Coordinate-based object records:
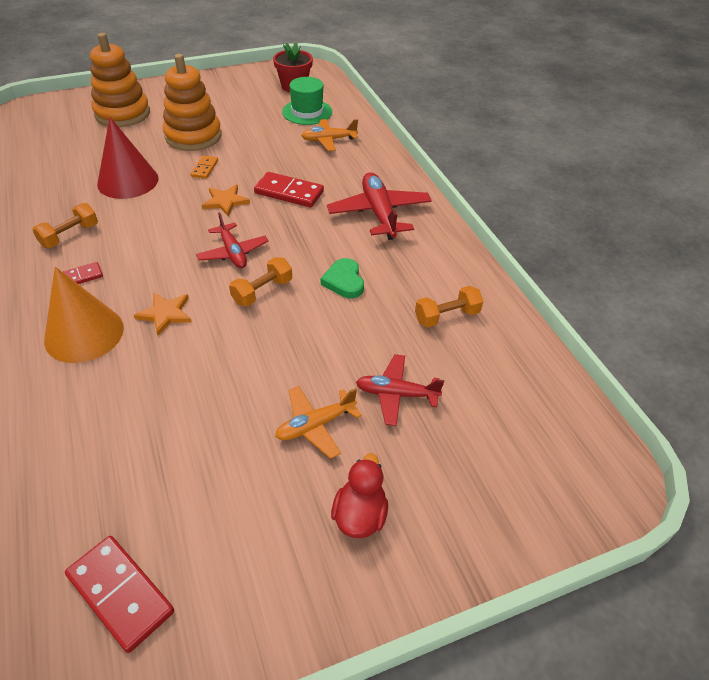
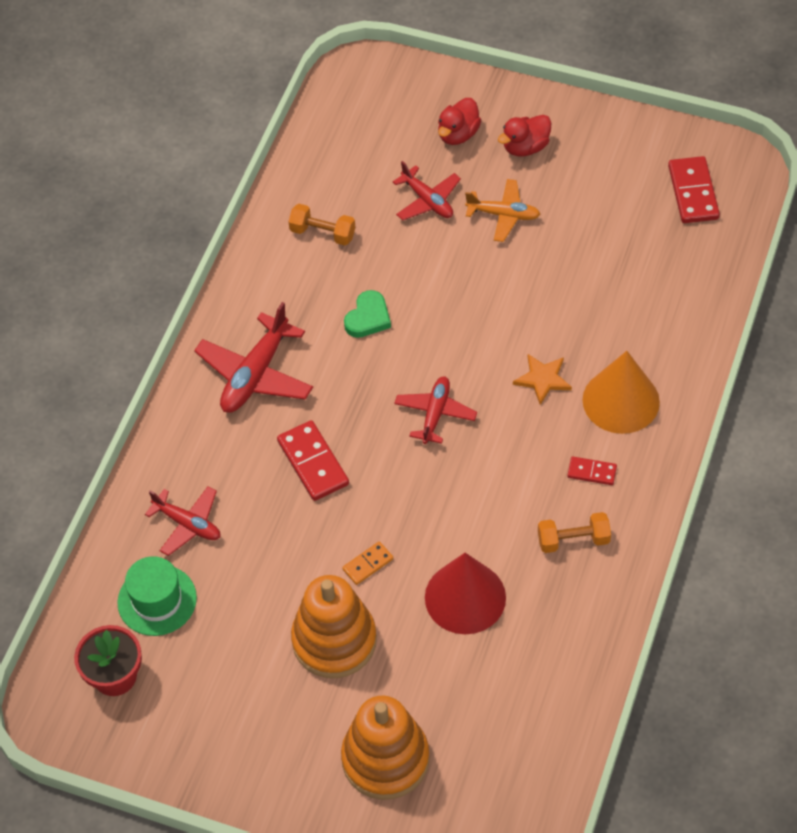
camera: 135 degrees left, 10 degrees up
orange star [202,185,250,216] -> none
orange dumbbell [229,257,292,307] -> none
orange plane [301,119,358,151] -> red plane [145,486,220,556]
none -> red duck [438,98,481,145]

Instructions to follow: Make an exact copy of the records above. Keep out every picture.

Task output:
camera: 135 degrees left, 10 degrees up
orange star [202,185,250,216] -> none
orange dumbbell [229,257,292,307] -> none
orange plane [301,119,358,151] -> red plane [145,486,220,556]
none -> red duck [438,98,481,145]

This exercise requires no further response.